* **About this exercise**
What you give back from the listing below should be an exact copy of the lines from the one with "(400, 232) = (398, 151): turquoise" down to the one with "(303, 163) = (409, 427): yellow", and it should contain no pictures.

-------- Task data --------

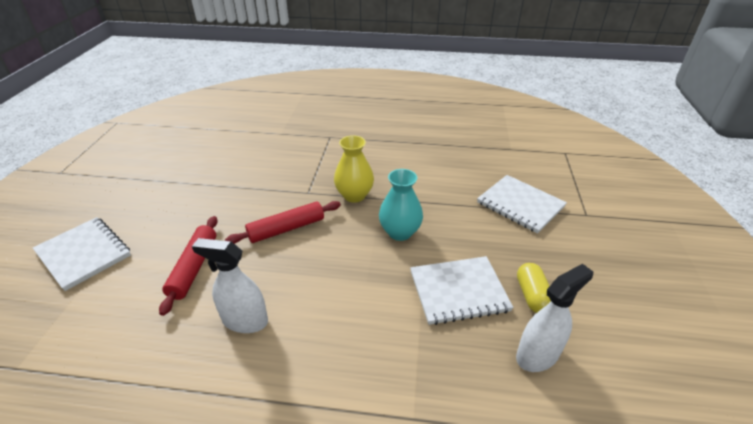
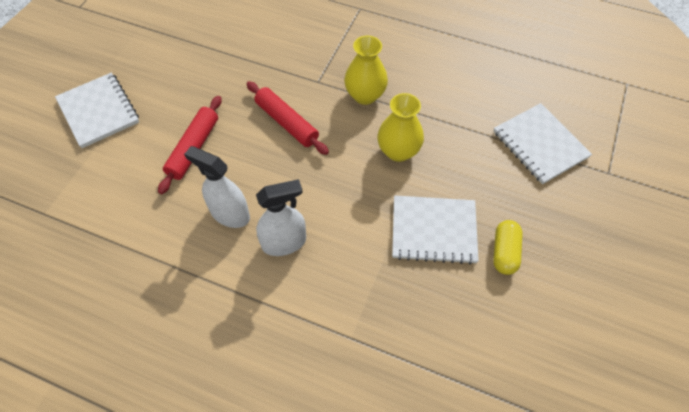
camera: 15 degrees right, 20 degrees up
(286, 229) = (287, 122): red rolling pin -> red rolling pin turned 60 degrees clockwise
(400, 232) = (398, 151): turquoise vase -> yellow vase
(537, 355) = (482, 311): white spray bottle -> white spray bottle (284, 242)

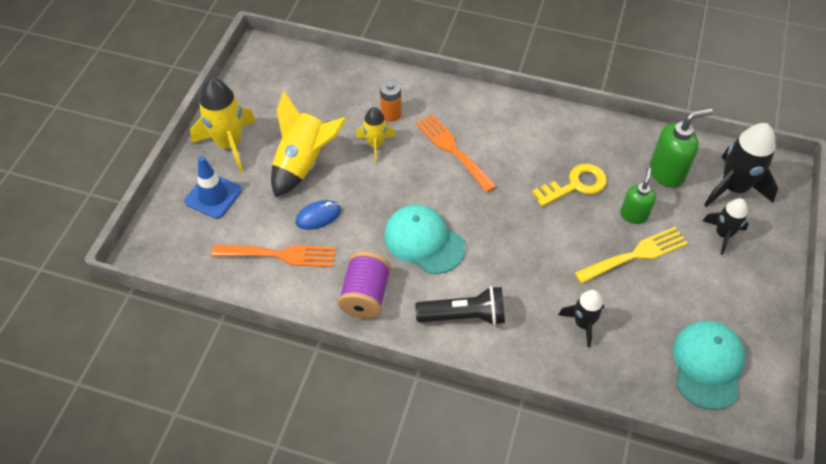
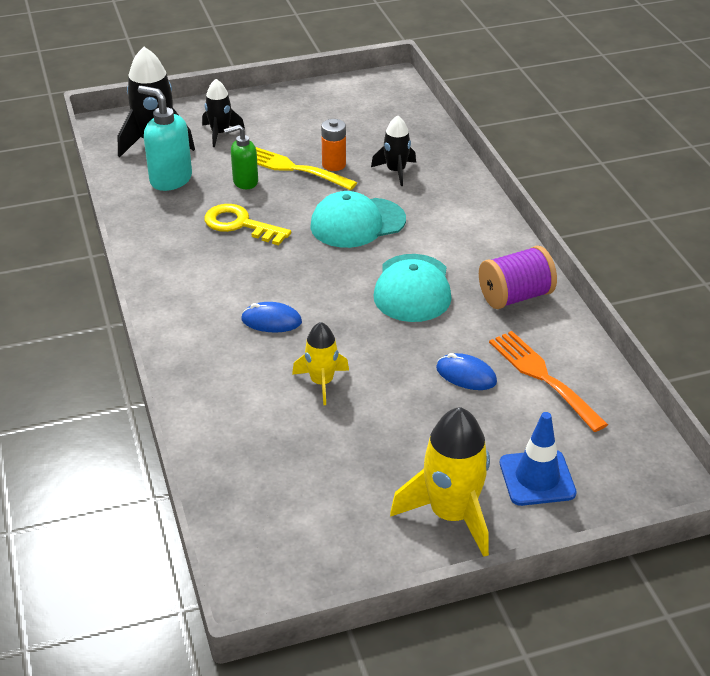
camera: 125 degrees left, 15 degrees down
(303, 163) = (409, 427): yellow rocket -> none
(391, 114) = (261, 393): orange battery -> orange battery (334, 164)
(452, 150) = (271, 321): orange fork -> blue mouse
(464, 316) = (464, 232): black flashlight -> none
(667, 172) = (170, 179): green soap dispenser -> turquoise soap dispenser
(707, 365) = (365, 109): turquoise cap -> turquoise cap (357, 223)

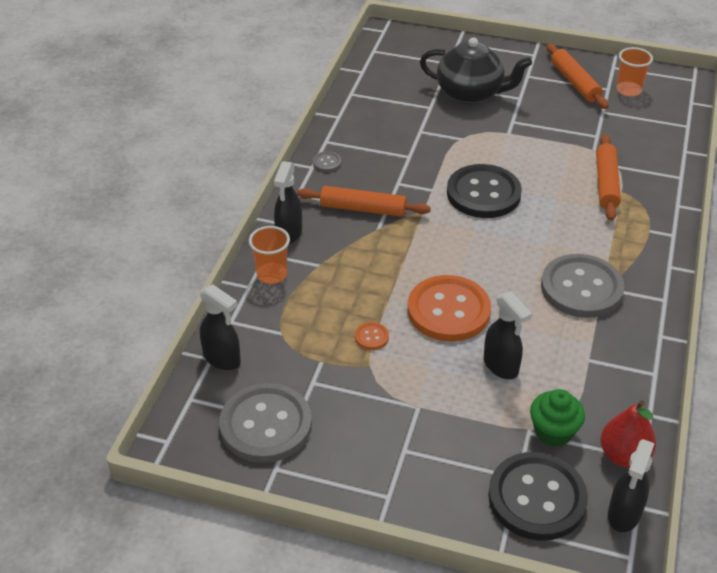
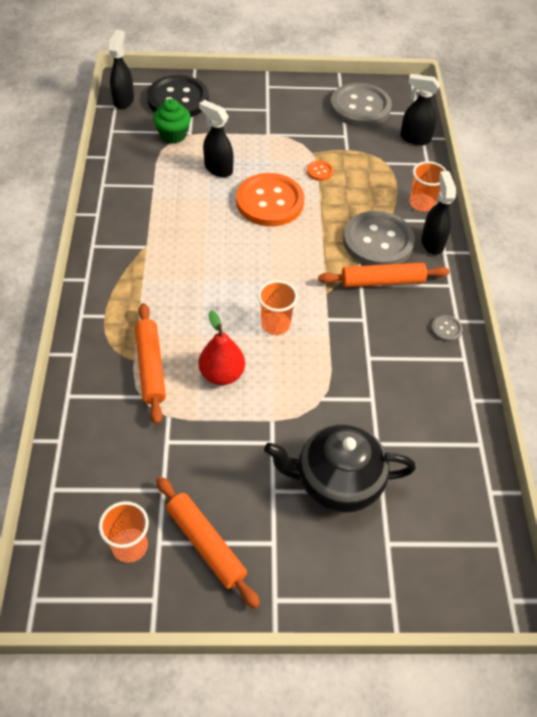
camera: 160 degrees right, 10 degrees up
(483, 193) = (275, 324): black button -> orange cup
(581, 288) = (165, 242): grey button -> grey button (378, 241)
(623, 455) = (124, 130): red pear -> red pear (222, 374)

--------
-------- Task data --------

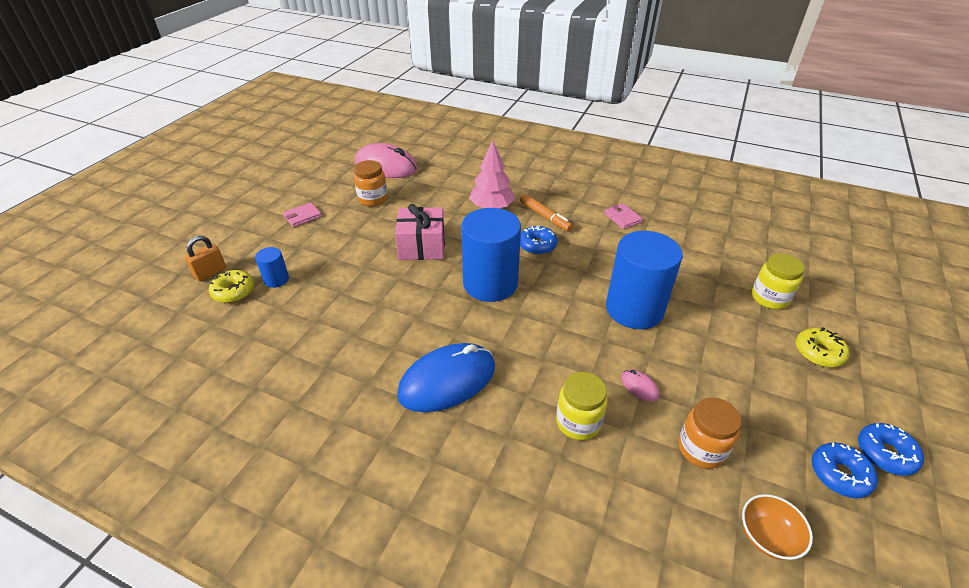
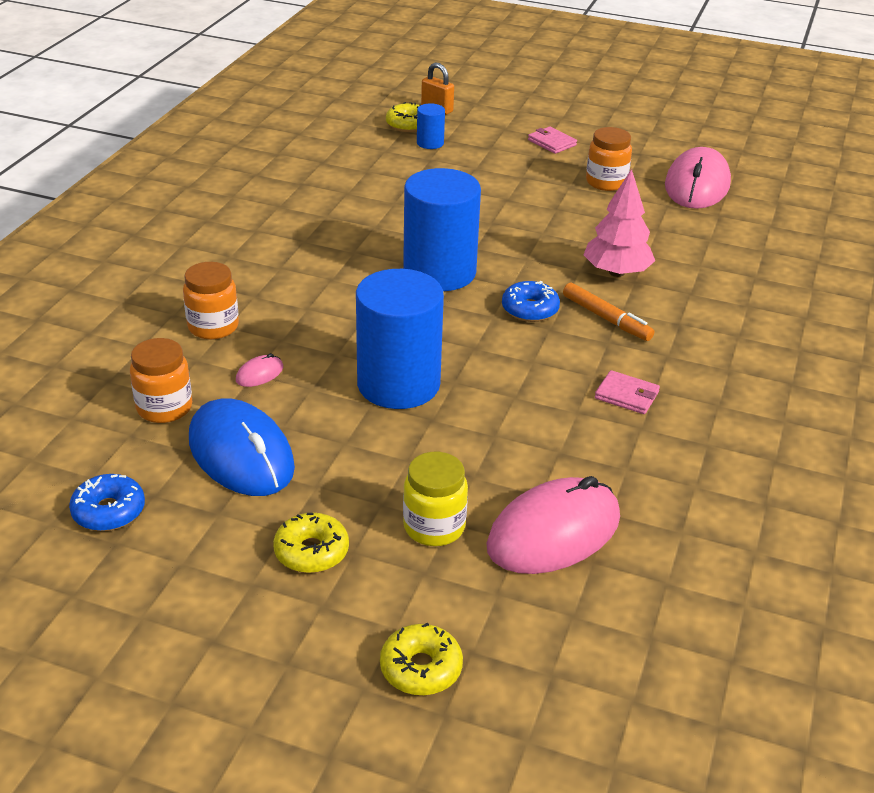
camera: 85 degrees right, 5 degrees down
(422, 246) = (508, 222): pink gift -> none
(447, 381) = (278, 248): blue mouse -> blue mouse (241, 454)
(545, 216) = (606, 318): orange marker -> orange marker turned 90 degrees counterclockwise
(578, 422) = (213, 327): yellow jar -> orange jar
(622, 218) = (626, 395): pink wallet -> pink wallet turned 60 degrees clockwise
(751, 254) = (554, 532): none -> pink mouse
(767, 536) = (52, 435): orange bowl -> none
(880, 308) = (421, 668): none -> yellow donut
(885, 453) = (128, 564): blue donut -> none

--------

* **Answer box**
(400, 232) = (398, 151): turquoise vase -> yellow vase
(537, 355) = (482, 311): white spray bottle -> white spray bottle (284, 242)

camera: 125 degrees left, 15 degrees down
(303, 163) = (409, 427): yellow rocket -> none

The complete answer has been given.